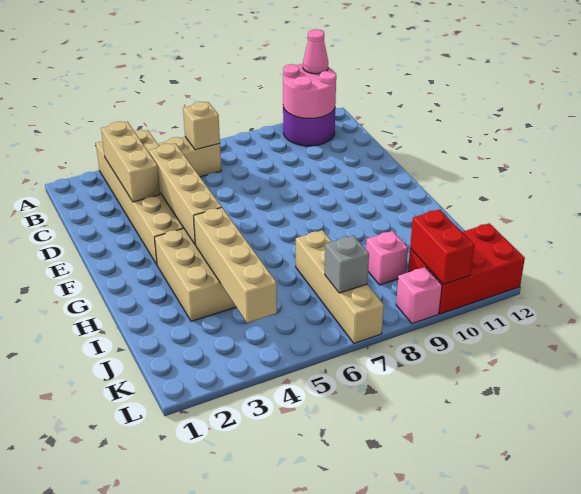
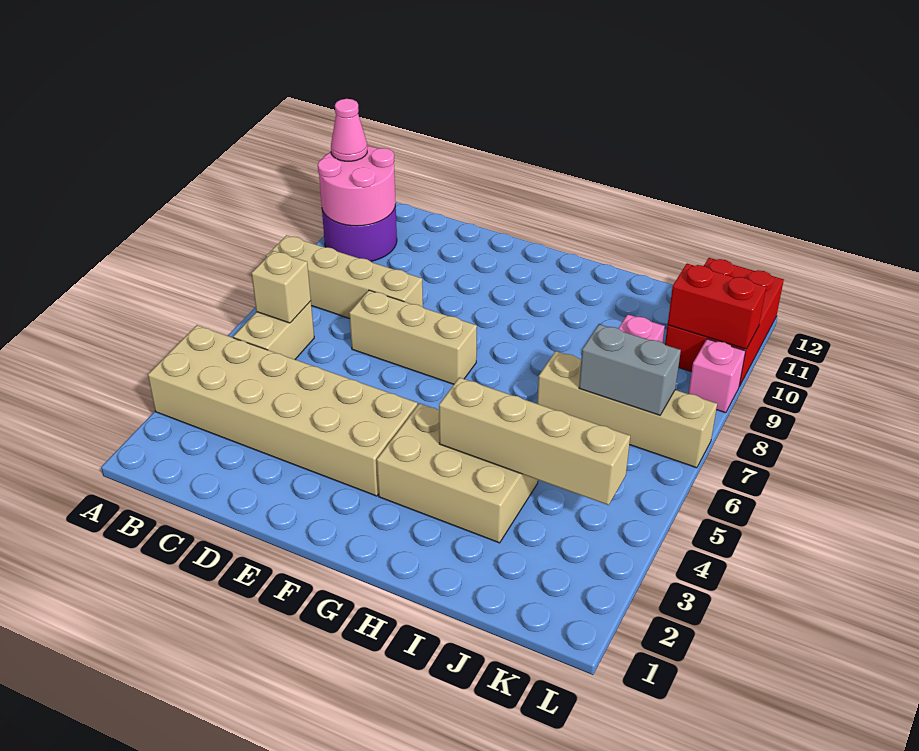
tan brick B3:D3 level 2 -> tan brick D7:F7 level 1
tan brick D4:G4 level 2 -> tan brick A8:D8 level 1
grey brick K7 level 2 -> grey brick J7:K7 level 2

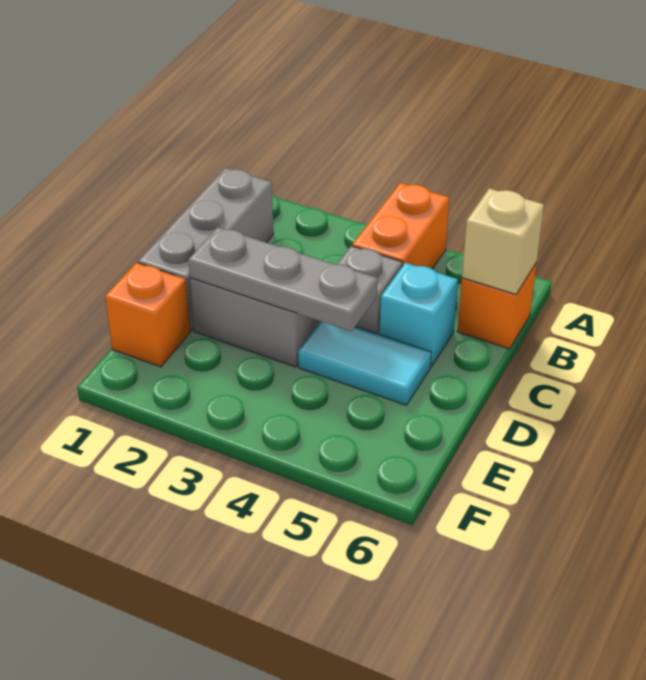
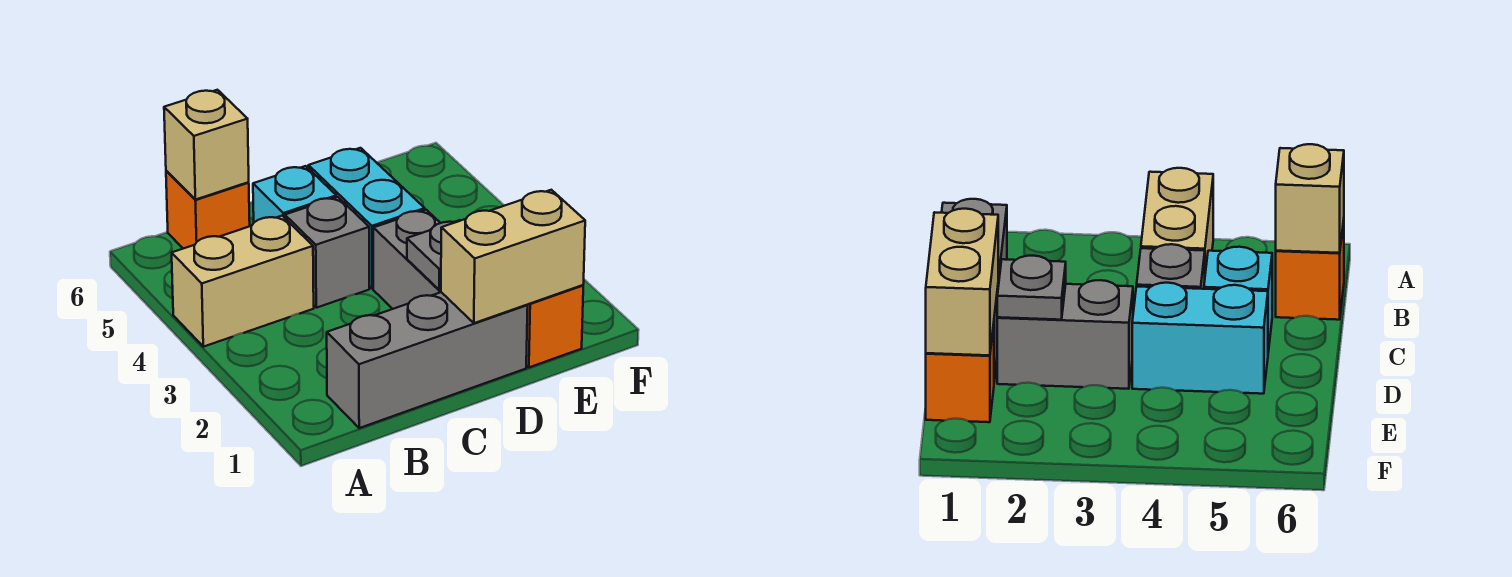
orange brick A4:B4 level 1 -> tan brick A4:B4 level 1
none -> tan brick D1:E1 level 2
grey plate D2:D4 level 2 -> grey plate D2 level 2
cyan tile D4:D5 level 1 -> cyan brick D4:D5 level 1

----

Task description: Give back the material word for word, leaving out its pictures.

Output for this exercise:
tan brick B3:D3 level 2 -> tan brick D7:F7 level 1
tan brick D4:G4 level 2 -> tan brick A8:D8 level 1
grey brick K7 level 2 -> grey brick J7:K7 level 2

orange brick A4:B4 level 1 -> tan brick A4:B4 level 1
none -> tan brick D1:E1 level 2
grey plate D2:D4 level 2 -> grey plate D2 level 2
cyan tile D4:D5 level 1 -> cyan brick D4:D5 level 1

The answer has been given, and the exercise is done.